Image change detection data
□ □ □ □

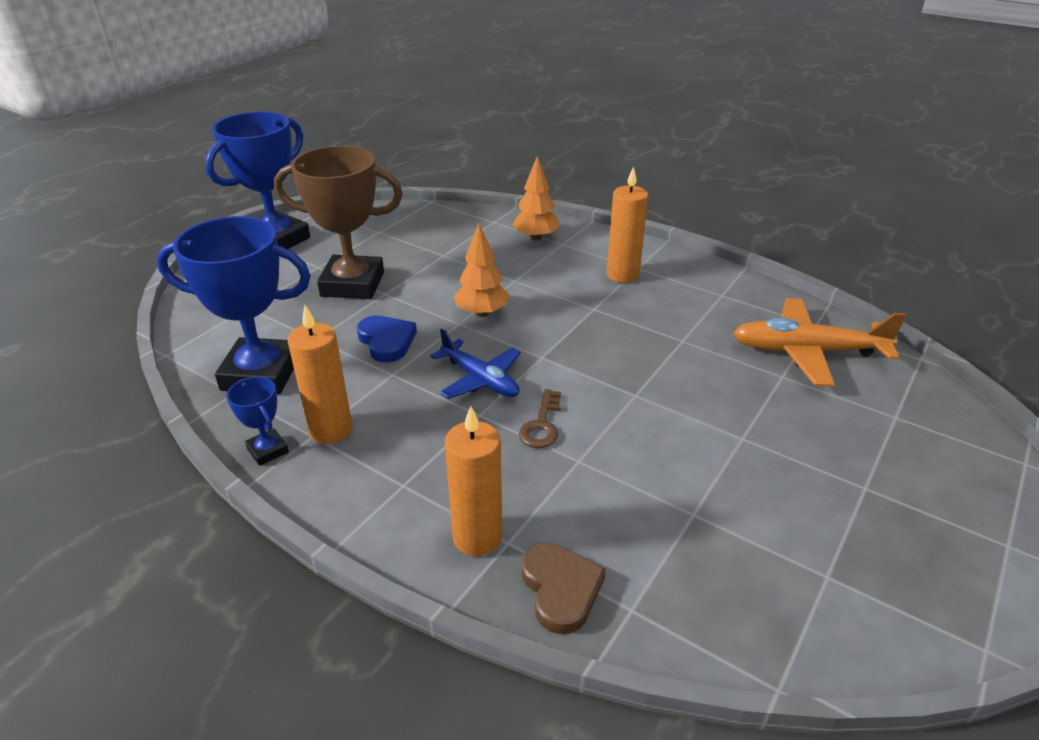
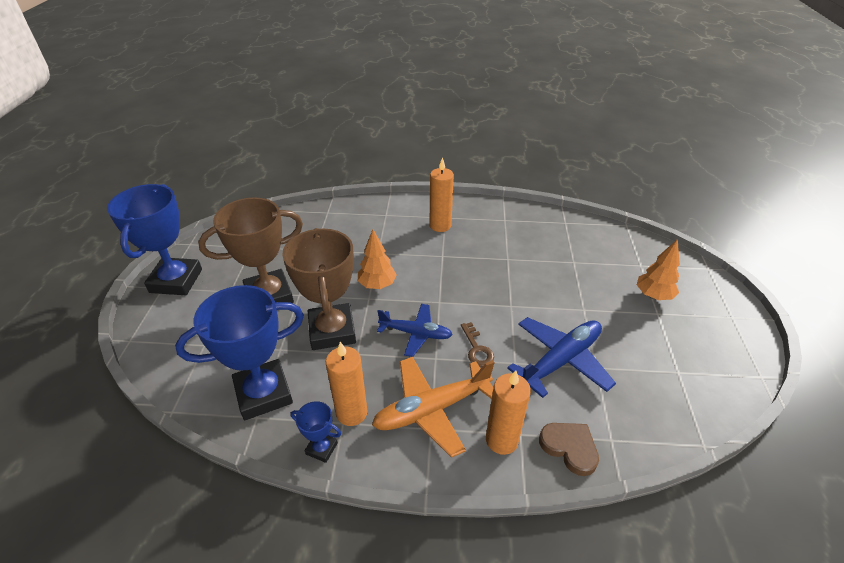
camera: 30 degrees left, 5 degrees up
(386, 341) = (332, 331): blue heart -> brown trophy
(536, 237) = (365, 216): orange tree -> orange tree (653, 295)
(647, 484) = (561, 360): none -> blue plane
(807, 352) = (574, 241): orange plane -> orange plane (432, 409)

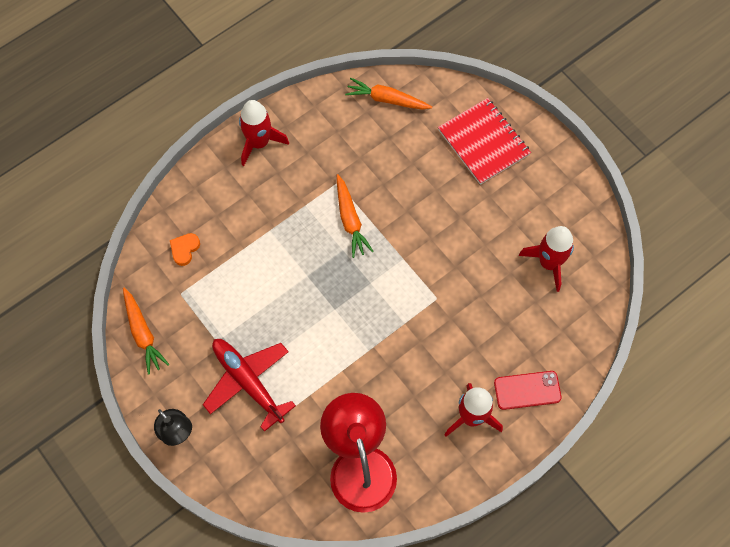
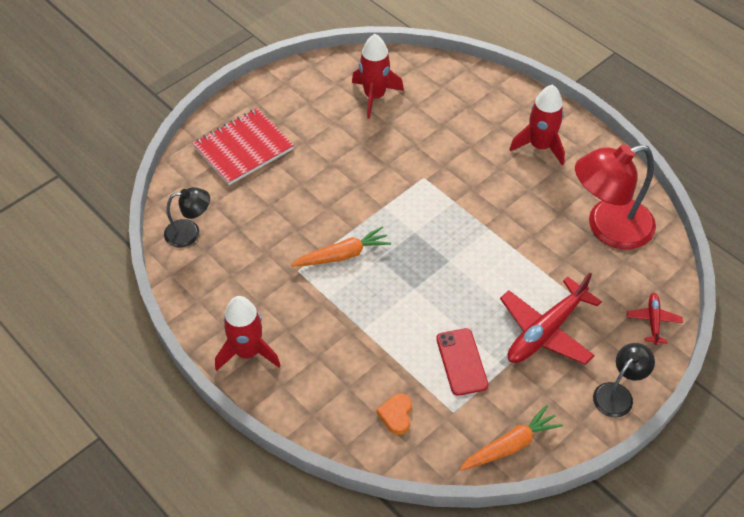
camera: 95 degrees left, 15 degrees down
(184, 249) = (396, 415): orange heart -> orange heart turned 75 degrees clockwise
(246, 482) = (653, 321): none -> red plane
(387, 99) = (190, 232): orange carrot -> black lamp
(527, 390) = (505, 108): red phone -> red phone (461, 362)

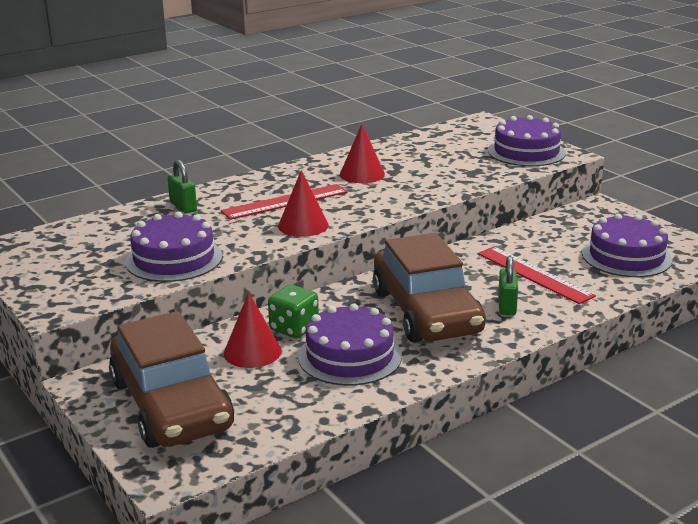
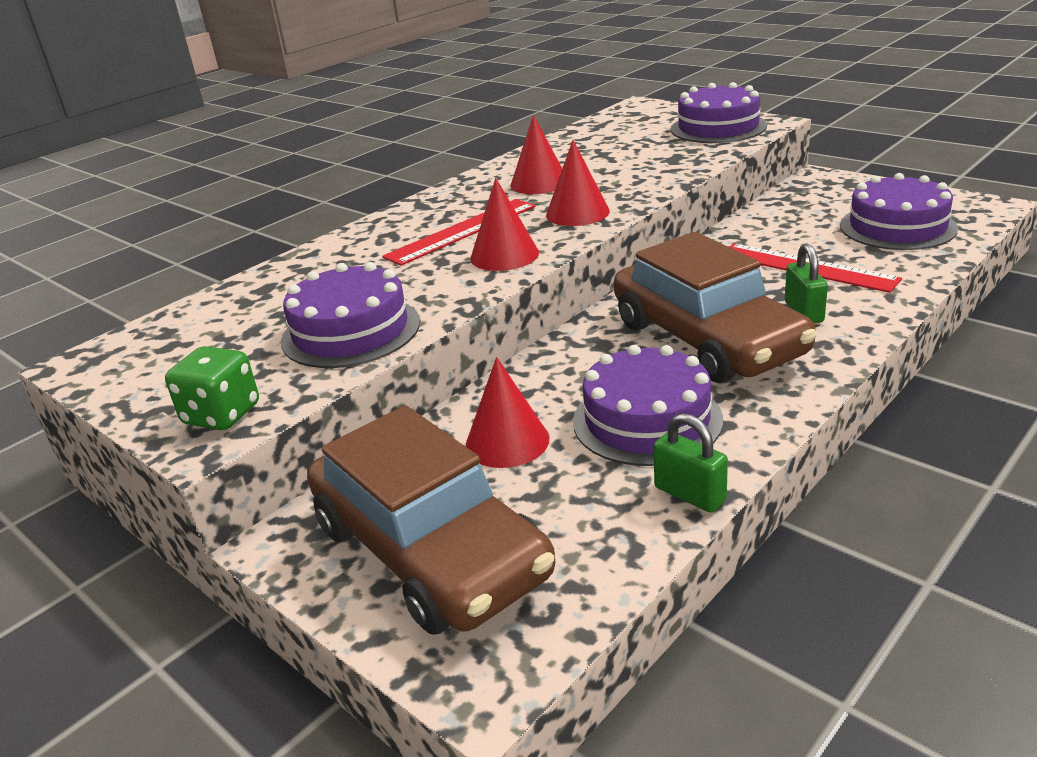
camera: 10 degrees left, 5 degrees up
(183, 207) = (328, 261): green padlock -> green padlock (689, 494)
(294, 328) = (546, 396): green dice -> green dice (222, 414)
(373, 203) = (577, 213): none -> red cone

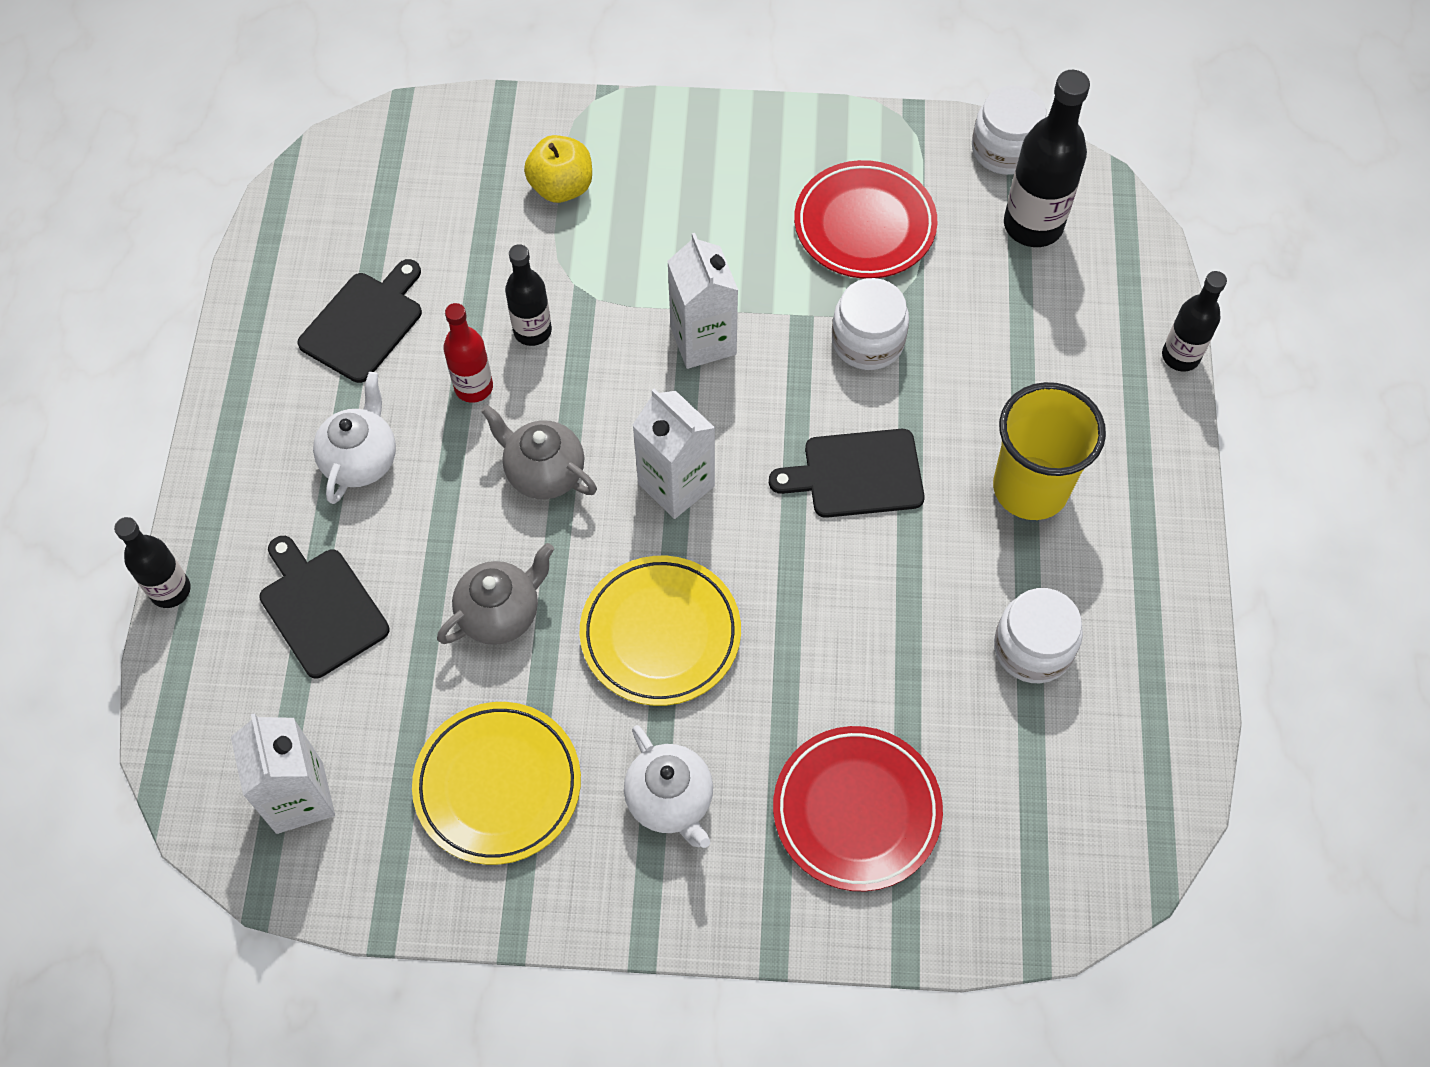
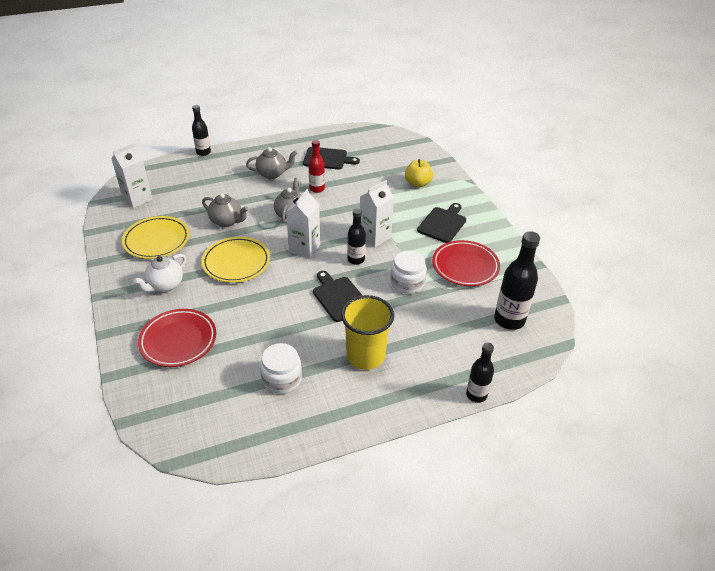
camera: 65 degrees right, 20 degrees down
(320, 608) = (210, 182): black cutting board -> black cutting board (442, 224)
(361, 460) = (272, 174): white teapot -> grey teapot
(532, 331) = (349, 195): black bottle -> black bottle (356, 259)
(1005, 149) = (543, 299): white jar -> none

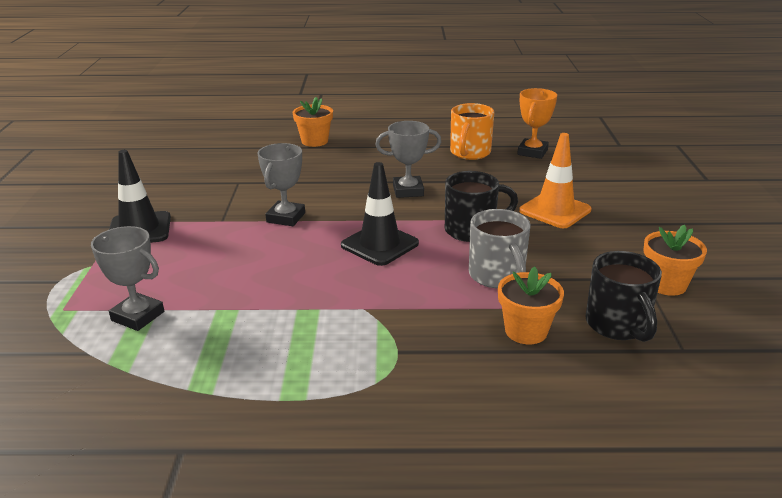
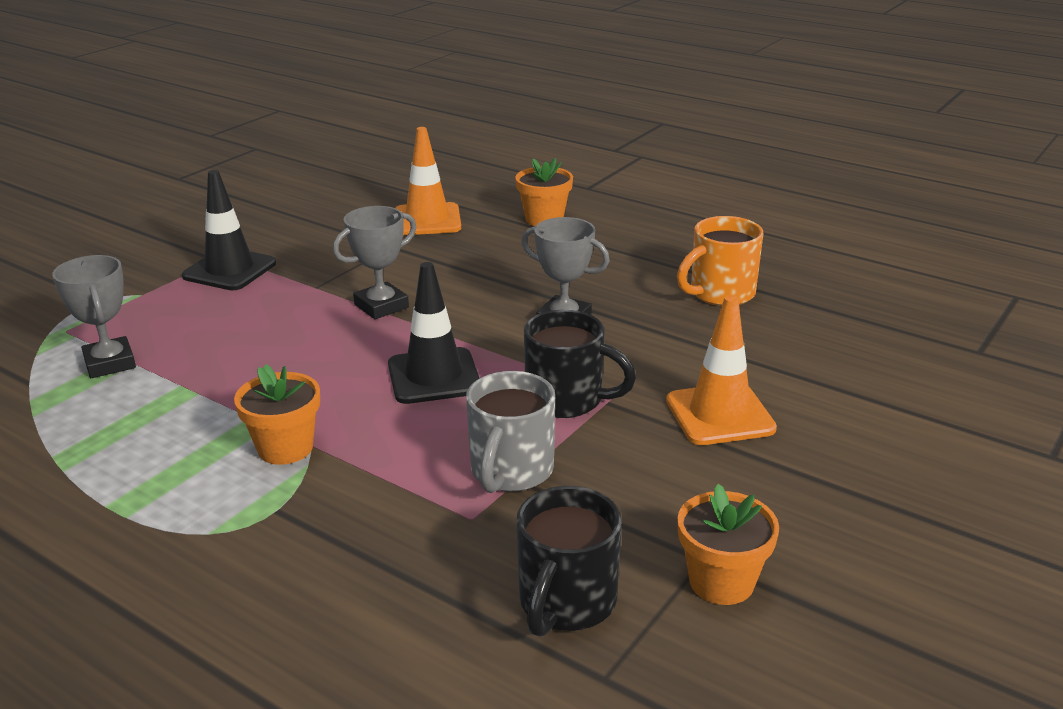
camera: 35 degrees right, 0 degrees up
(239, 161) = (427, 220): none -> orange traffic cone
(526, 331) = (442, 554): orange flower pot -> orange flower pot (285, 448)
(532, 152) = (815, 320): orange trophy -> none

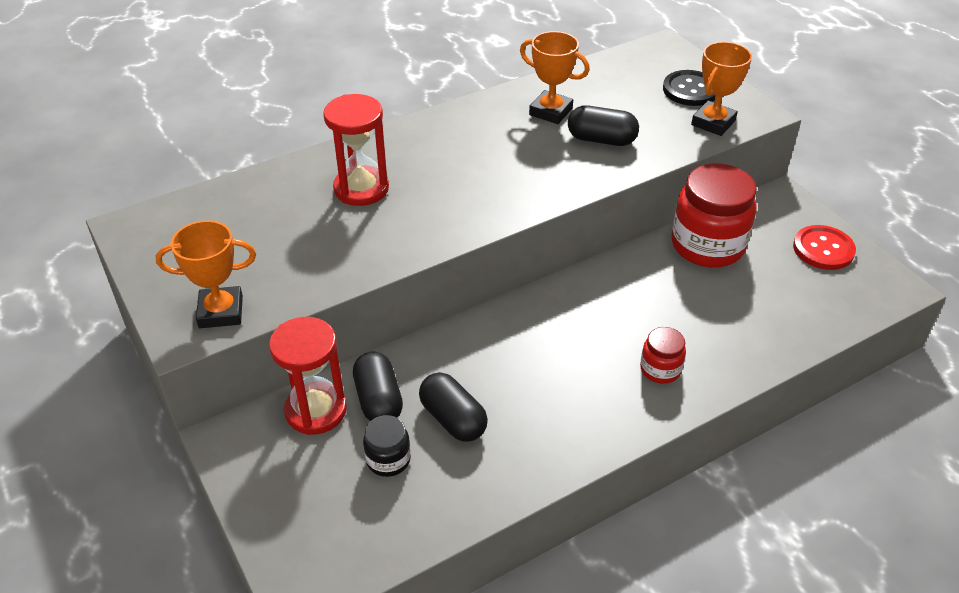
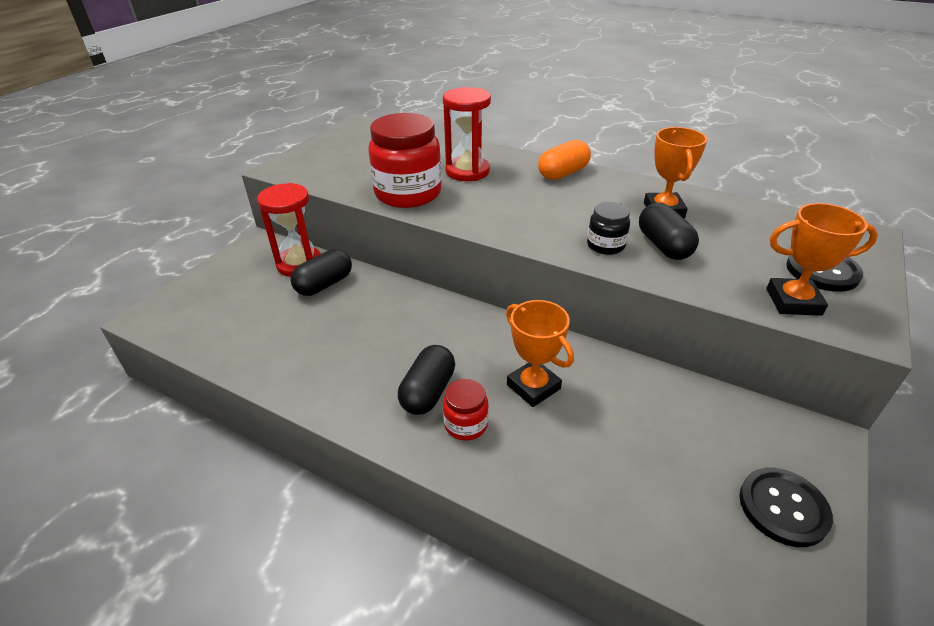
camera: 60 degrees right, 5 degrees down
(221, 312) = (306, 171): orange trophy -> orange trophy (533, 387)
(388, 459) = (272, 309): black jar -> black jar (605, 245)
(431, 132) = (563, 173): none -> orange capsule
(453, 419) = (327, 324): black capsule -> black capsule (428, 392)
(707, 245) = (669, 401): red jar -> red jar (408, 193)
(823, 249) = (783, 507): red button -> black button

□ □ □ □

Starting at the line that contains "camera: 95 degrees left, 15 degrees down", return every line through the end of the records above exactly as written, and return no pictures.

camera: 95 degrees left, 15 degrees down
(184, 249) = (396, 415): orange heart -> orange heart turned 75 degrees clockwise
(246, 482) = (653, 321): none -> red plane
(387, 99) = (190, 232): orange carrot -> black lamp
(527, 390) = (505, 108): red phone -> red phone (461, 362)

camera: 10 degrees left, 5 degrees up
(183, 207) = (328, 261): green padlock -> green padlock (689, 494)
(294, 328) = (546, 396): green dice -> green dice (222, 414)
(373, 203) = (577, 213): none -> red cone

camera: 65 degrees right, 20 degrees down
(320, 608) = (210, 182): black cutting board -> black cutting board (442, 224)
(361, 460) = (272, 174): white teapot -> grey teapot
(532, 331) = (349, 195): black bottle -> black bottle (356, 259)
(1005, 149) = (543, 299): white jar -> none

camera: 35 degrees right, 0 degrees up
(239, 161) = (427, 220): none -> orange traffic cone
(526, 331) = (442, 554): orange flower pot -> orange flower pot (285, 448)
(532, 152) = (815, 320): orange trophy -> none

camera: 60 degrees right, 5 degrees down
(221, 312) = (306, 171): orange trophy -> orange trophy (533, 387)
(388, 459) = (272, 309): black jar -> black jar (605, 245)
(431, 132) = (563, 173): none -> orange capsule
(453, 419) = (327, 324): black capsule -> black capsule (428, 392)
(707, 245) = (669, 401): red jar -> red jar (408, 193)
(823, 249) = (783, 507): red button -> black button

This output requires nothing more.